----- Data for the task -----

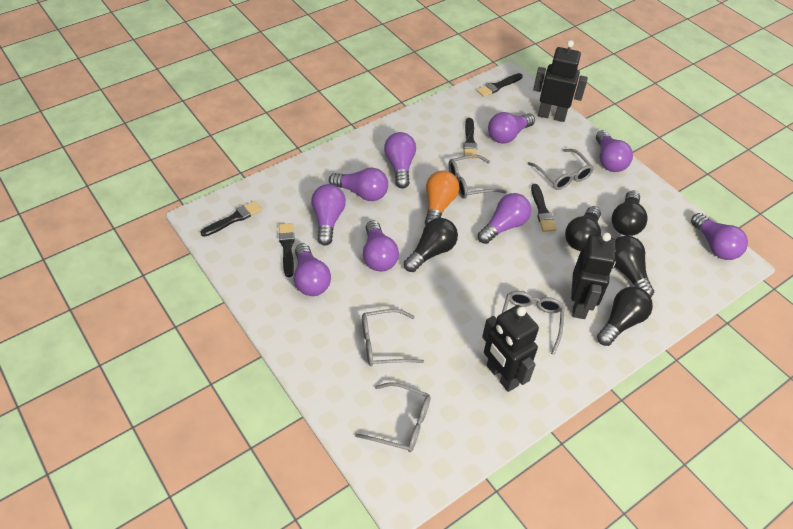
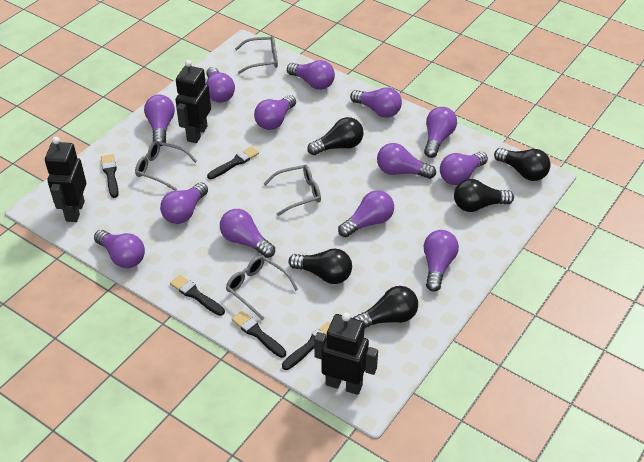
grey glasses: 5 -> 4
orange light bulb: 1 -> 0
purple light bulb: 9 -> 13

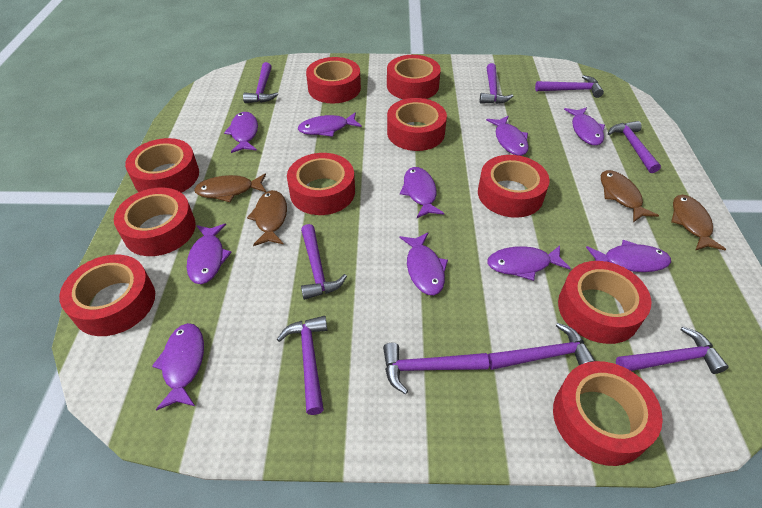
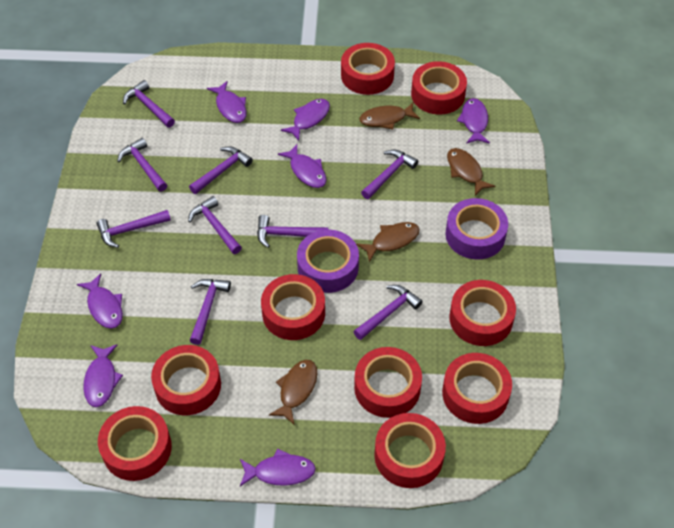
purple fish: 10 -> 7
purple tape: 0 -> 2
red tape: 10 -> 9

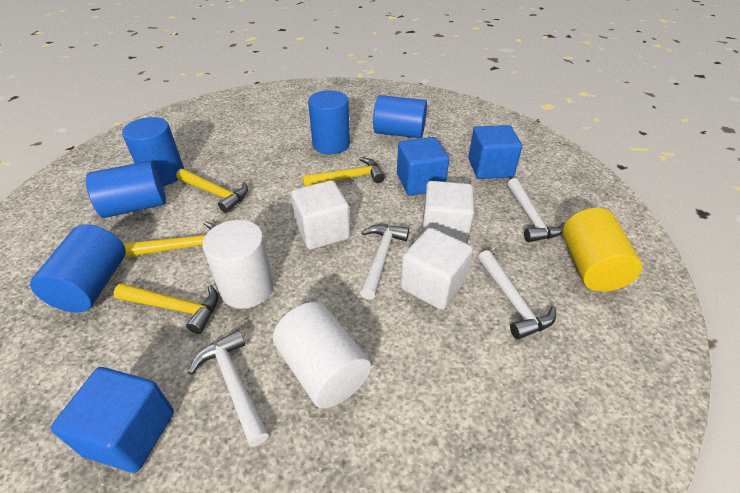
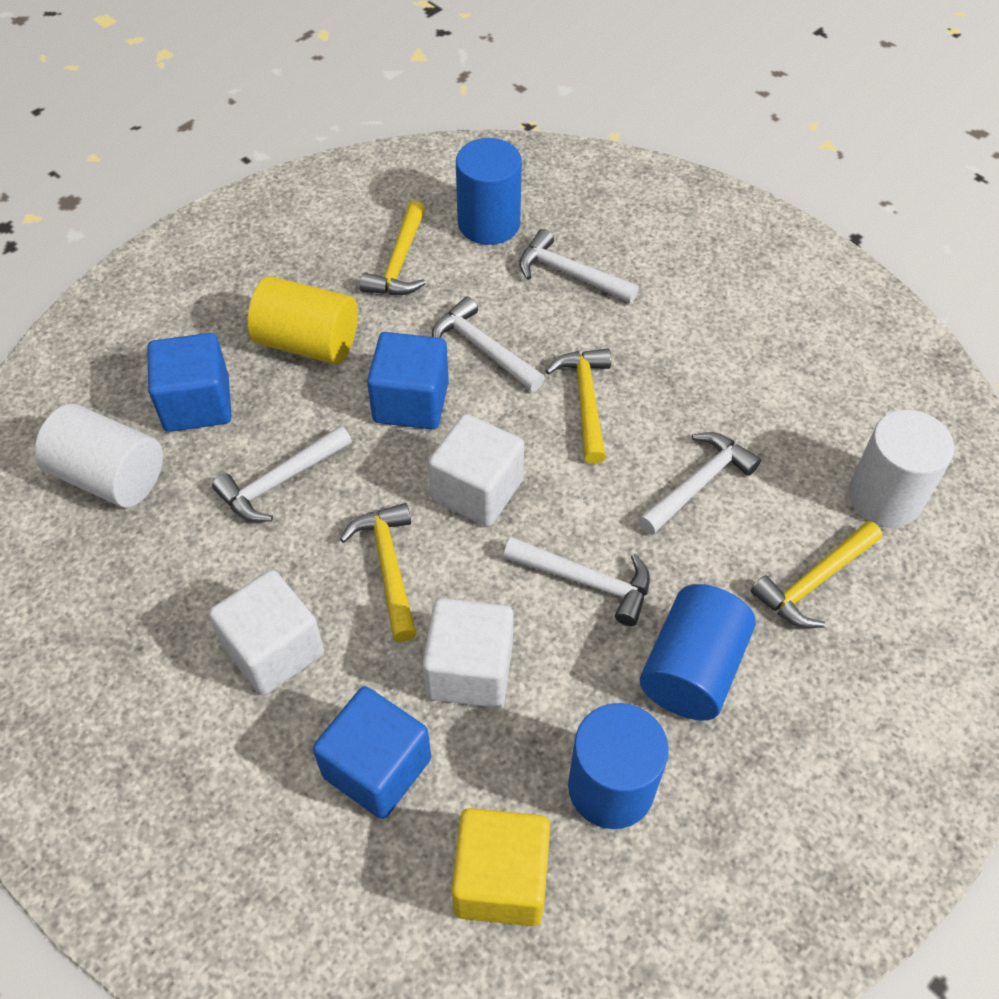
blue cylinder: 5 -> 3
white hammer: 4 -> 5
yellow cube: 0 -> 1

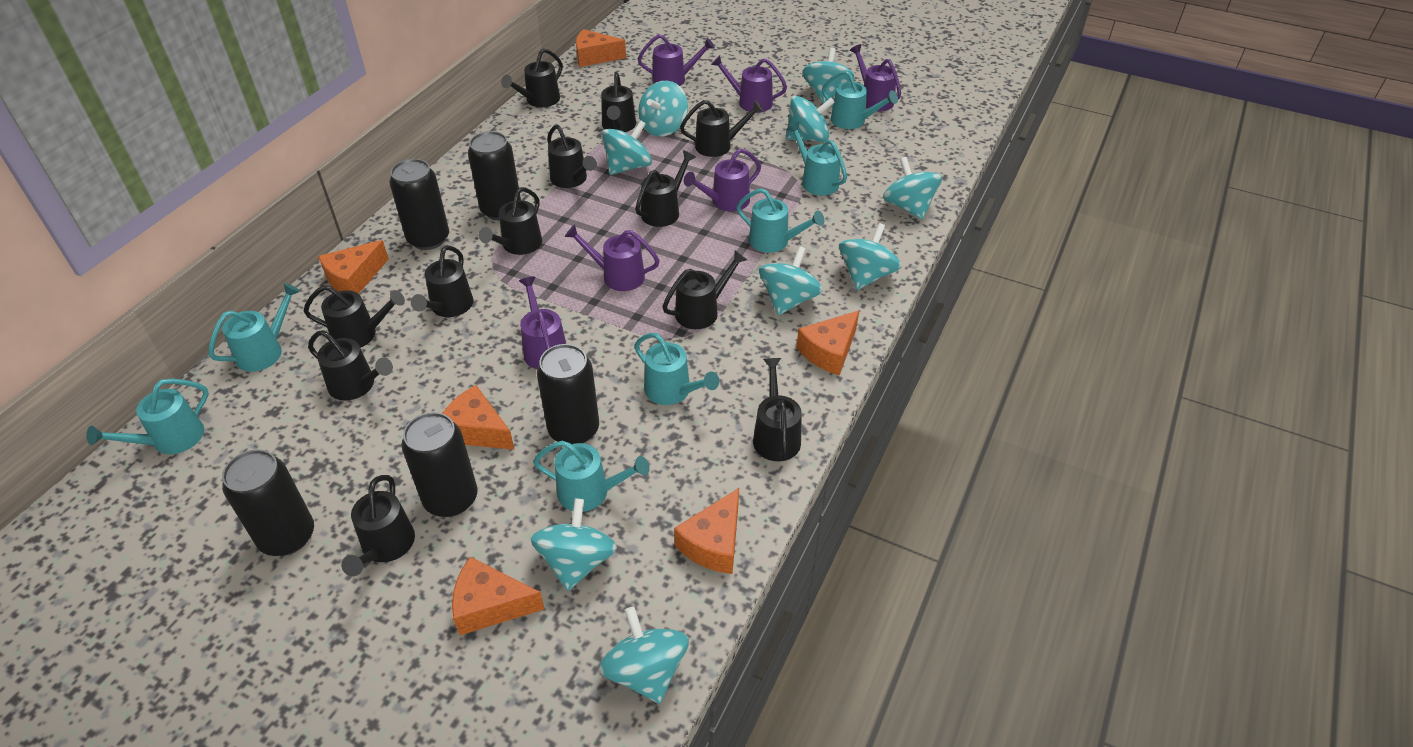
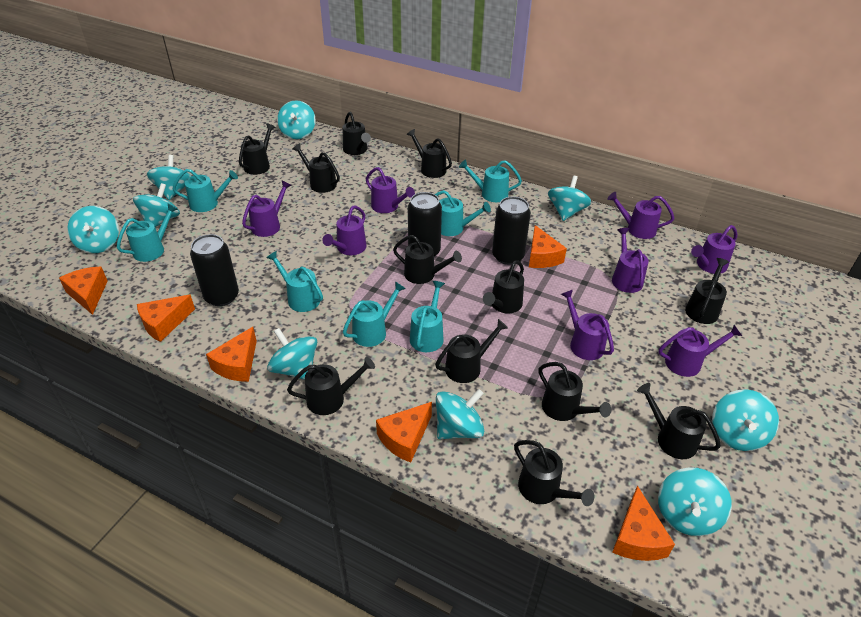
black can: 5 -> 3
purple watering can: 6 -> 8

-----

- What is being asked
Only the lines from the one holding "red tape: 10 -> 9" to the last line of the entries above should be printed, exactly as they appear and with no pictures.

- Your response
red tape: 10 -> 9

blue cylinder: 5 -> 3
white hammer: 4 -> 5
yellow cube: 0 -> 1

black can: 5 -> 3
purple watering can: 6 -> 8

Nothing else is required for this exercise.